## Directions for this task
How many lines of the listing below hold the word "slope"? Answer with the number alone.
※ ※ ※
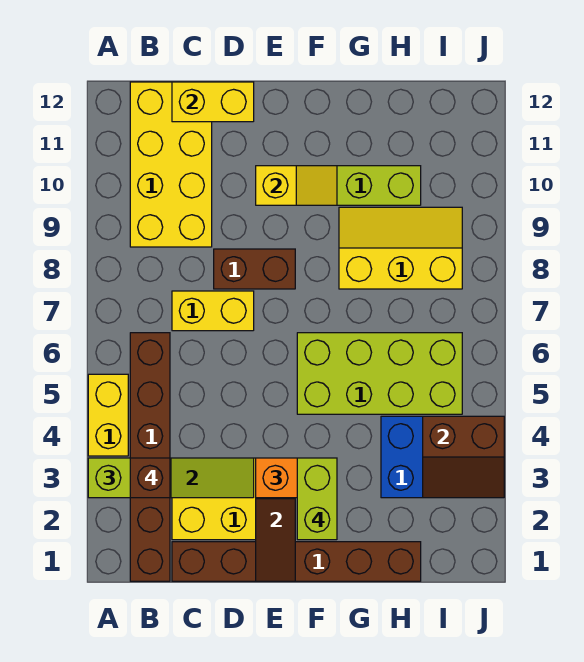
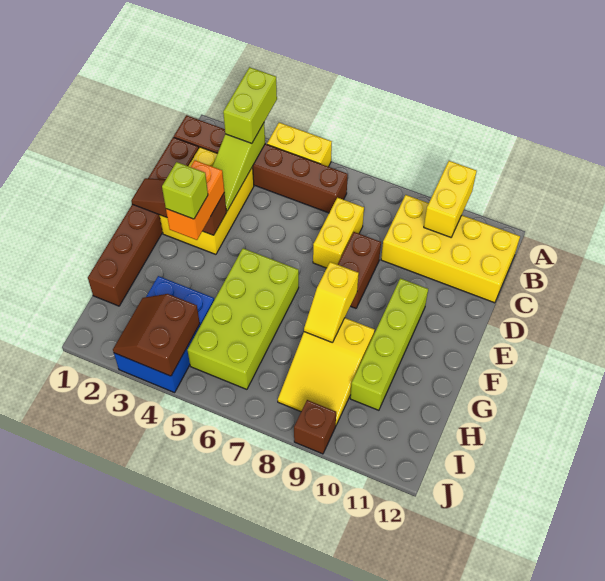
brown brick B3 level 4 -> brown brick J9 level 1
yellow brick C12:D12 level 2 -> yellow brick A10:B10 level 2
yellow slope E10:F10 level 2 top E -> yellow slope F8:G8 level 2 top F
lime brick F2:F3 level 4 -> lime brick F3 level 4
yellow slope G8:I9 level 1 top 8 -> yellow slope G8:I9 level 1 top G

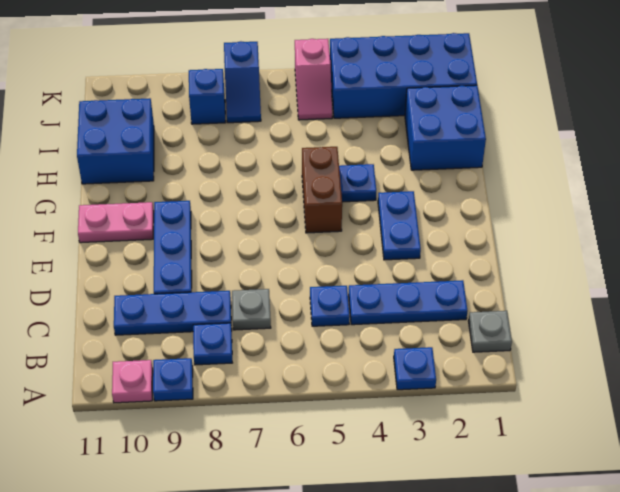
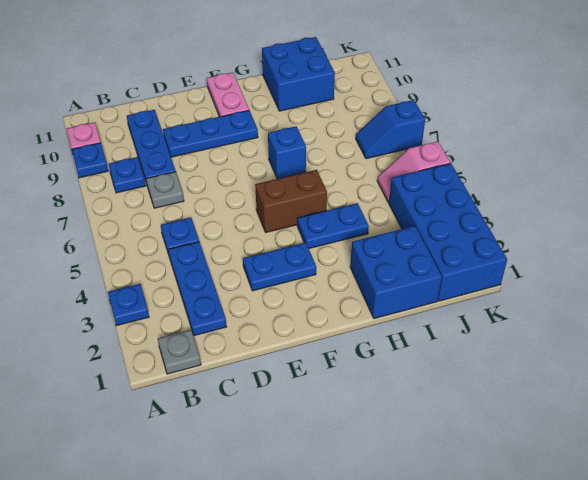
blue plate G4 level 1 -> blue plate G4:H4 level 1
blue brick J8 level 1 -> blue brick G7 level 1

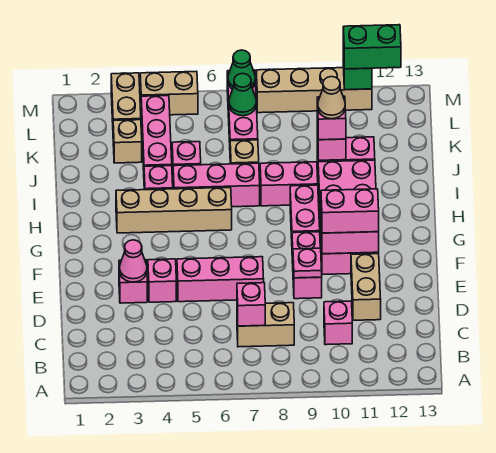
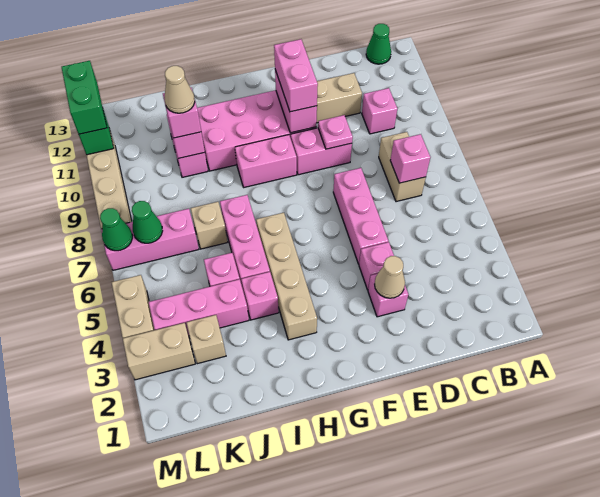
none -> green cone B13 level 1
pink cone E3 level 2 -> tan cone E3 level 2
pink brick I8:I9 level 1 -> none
※ ※ ※
## Response area
2